── Given records

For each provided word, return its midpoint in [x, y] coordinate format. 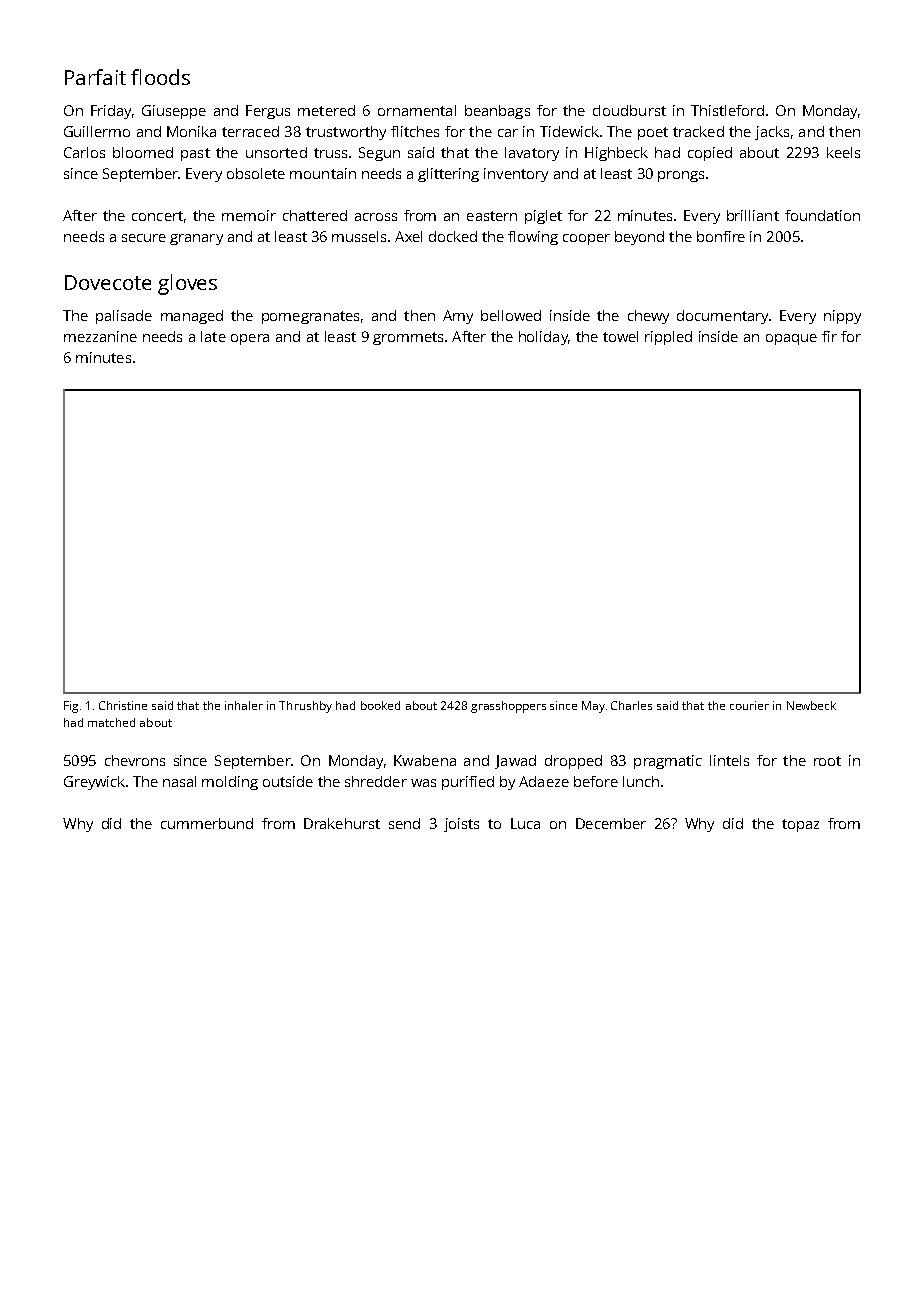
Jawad [515, 762]
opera [250, 339]
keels [843, 152]
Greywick [94, 783]
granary [196, 239]
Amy [458, 317]
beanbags [497, 112]
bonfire [721, 236]
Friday [111, 112]
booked [380, 705]
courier [749, 705]
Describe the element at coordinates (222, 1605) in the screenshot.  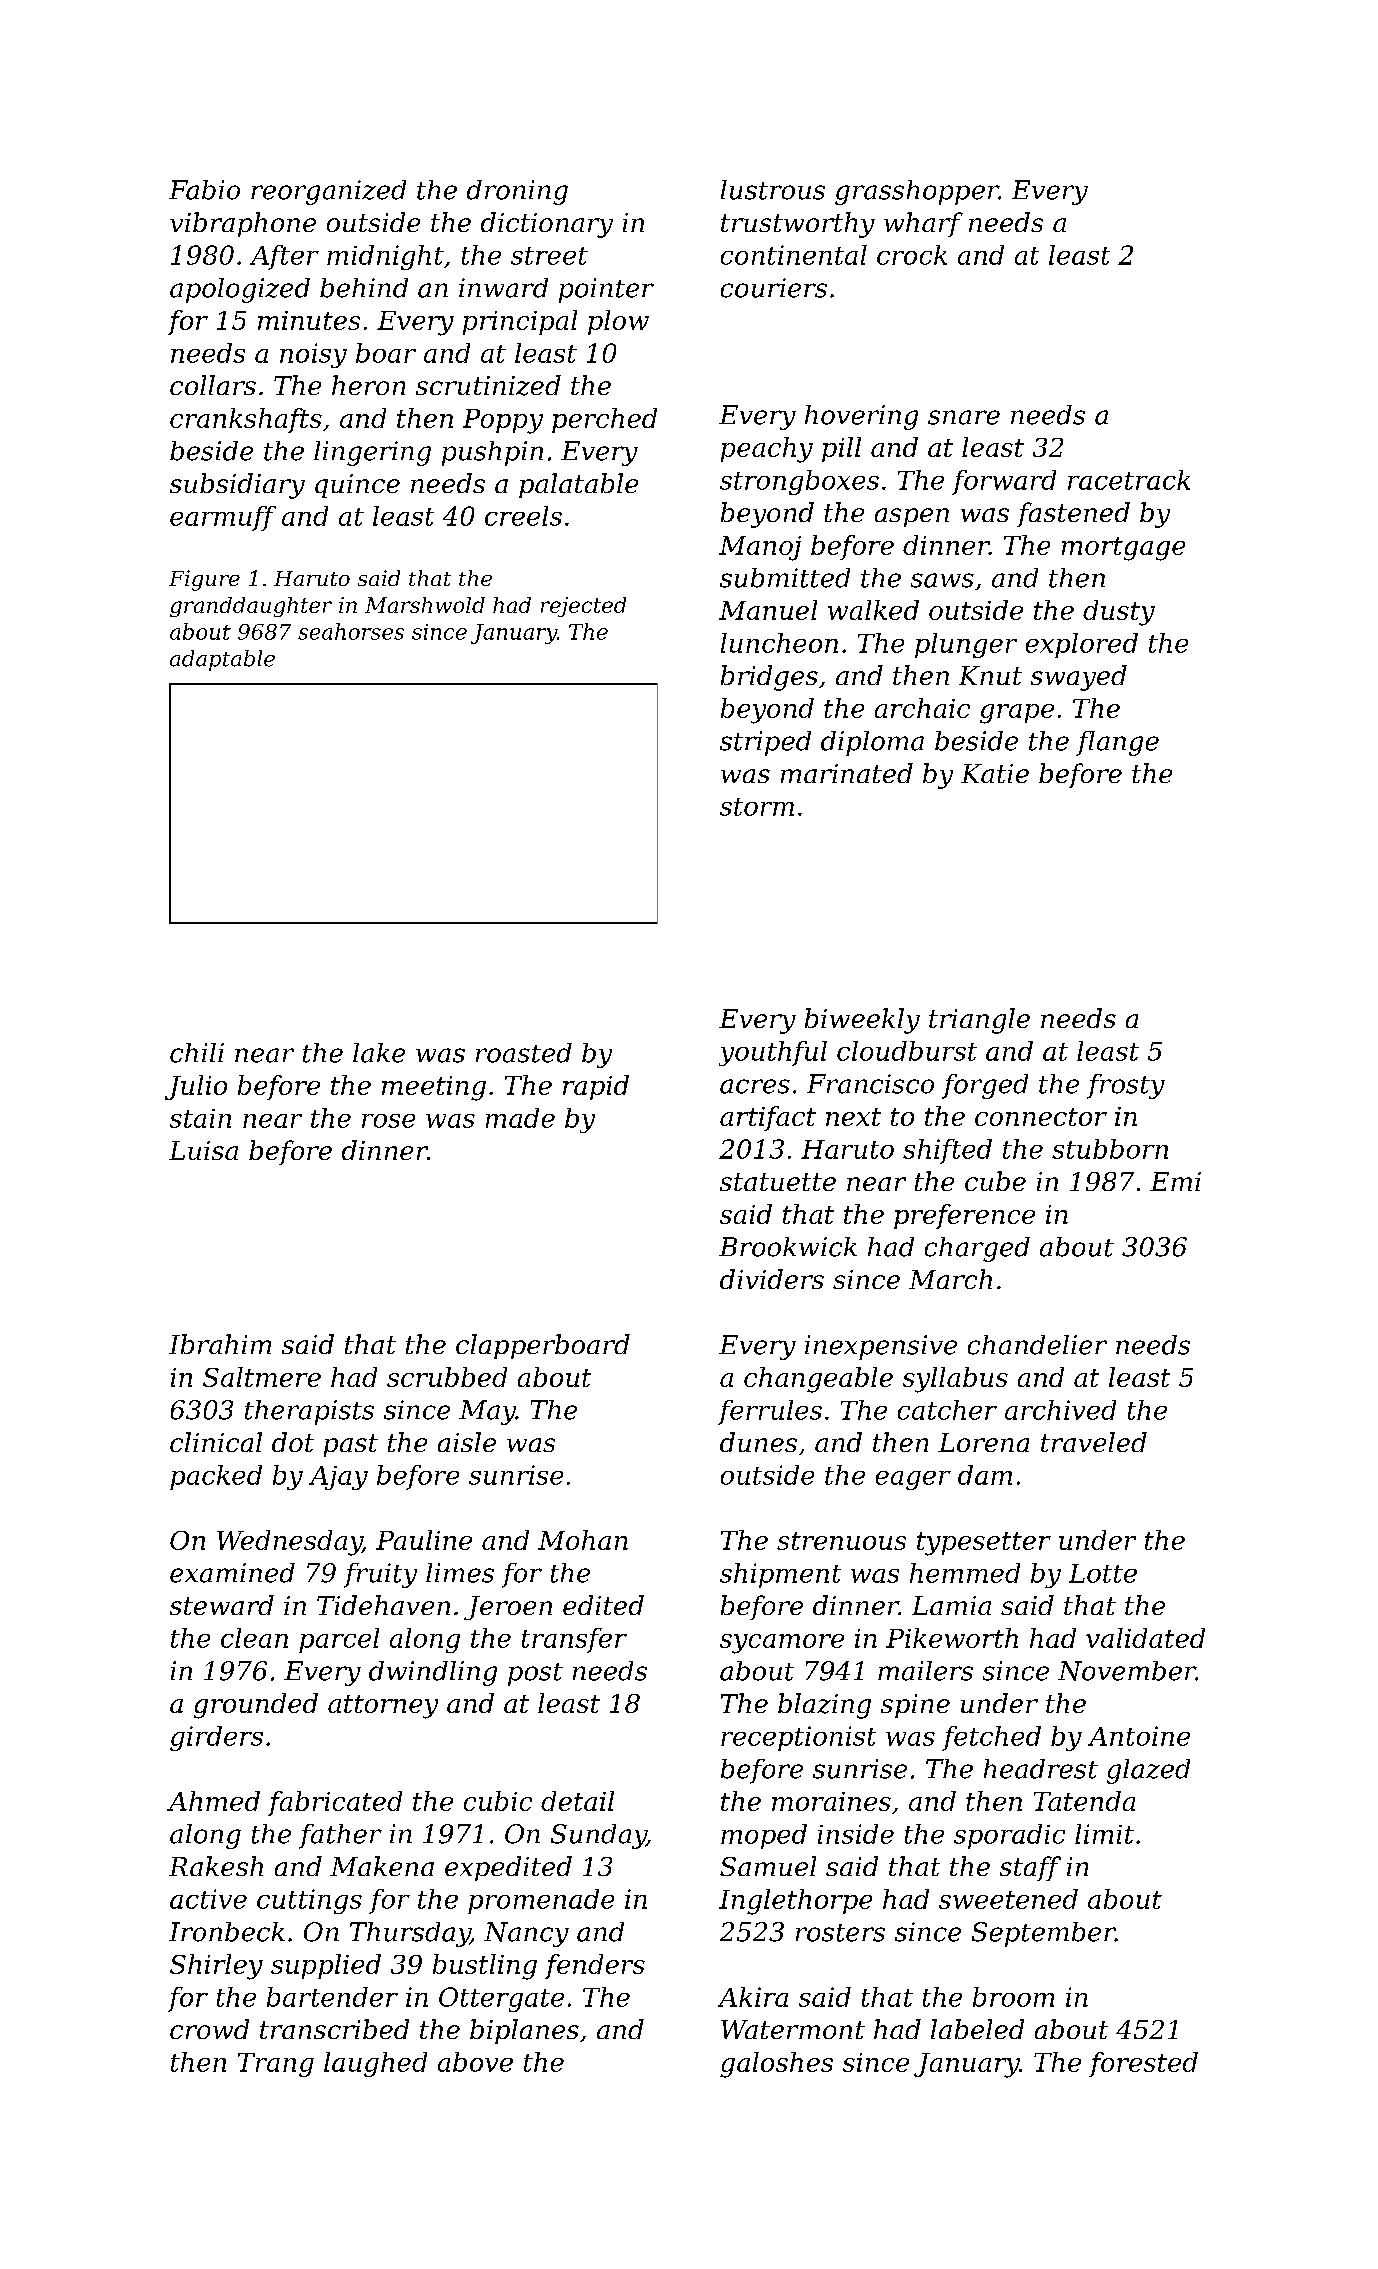
I see `steward` at that location.
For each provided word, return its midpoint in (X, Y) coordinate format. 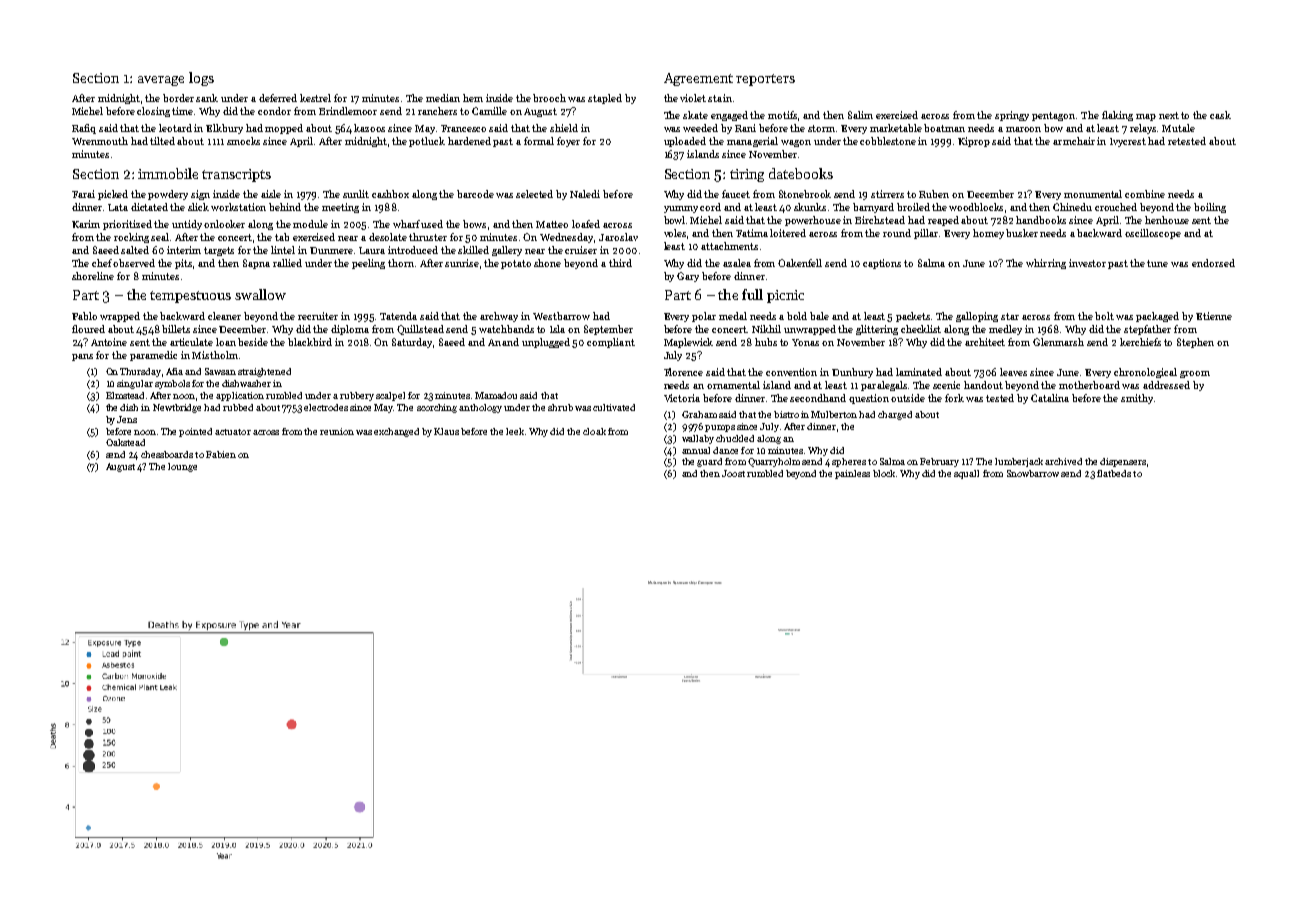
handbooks (1041, 220)
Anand (503, 342)
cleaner (224, 316)
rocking (131, 238)
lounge (182, 467)
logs (201, 79)
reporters (765, 80)
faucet (736, 194)
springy (1012, 116)
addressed (1166, 385)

────

What you should do:
Arrange all the material above as a numbered list, one line per item, with blank lines and the pictures left out.

Exercise response:
1. For each provided word, return its midpoint in [x, y] coordinate format. 
2. Jawad [515, 762]
3. opera [250, 339]
4. keels [843, 152]
5. Greywick [94, 783]
6. granary [196, 239]
7. Amy [458, 317]
8. beanbags [497, 112]
9. bonfire [721, 236]
10. Friday [111, 112]
11. booked [380, 705]
12. courier [749, 705]
13. Describe the element at coordinates (222, 1605) in the screenshot.  
14. I see `steward` at that location.
15. For each provided word, return its midpoint in (X, Y) coordinate format. 
16. handbooks (1041, 220)
17. Anand (503, 342)
18. cleaner (224, 316)
19. rocking (131, 238)
20. lounge (182, 467)
21. logs (201, 79)
22. reporters (765, 80)
23. faucet (736, 194)
24. springy (1012, 116)
25. addressed (1166, 385)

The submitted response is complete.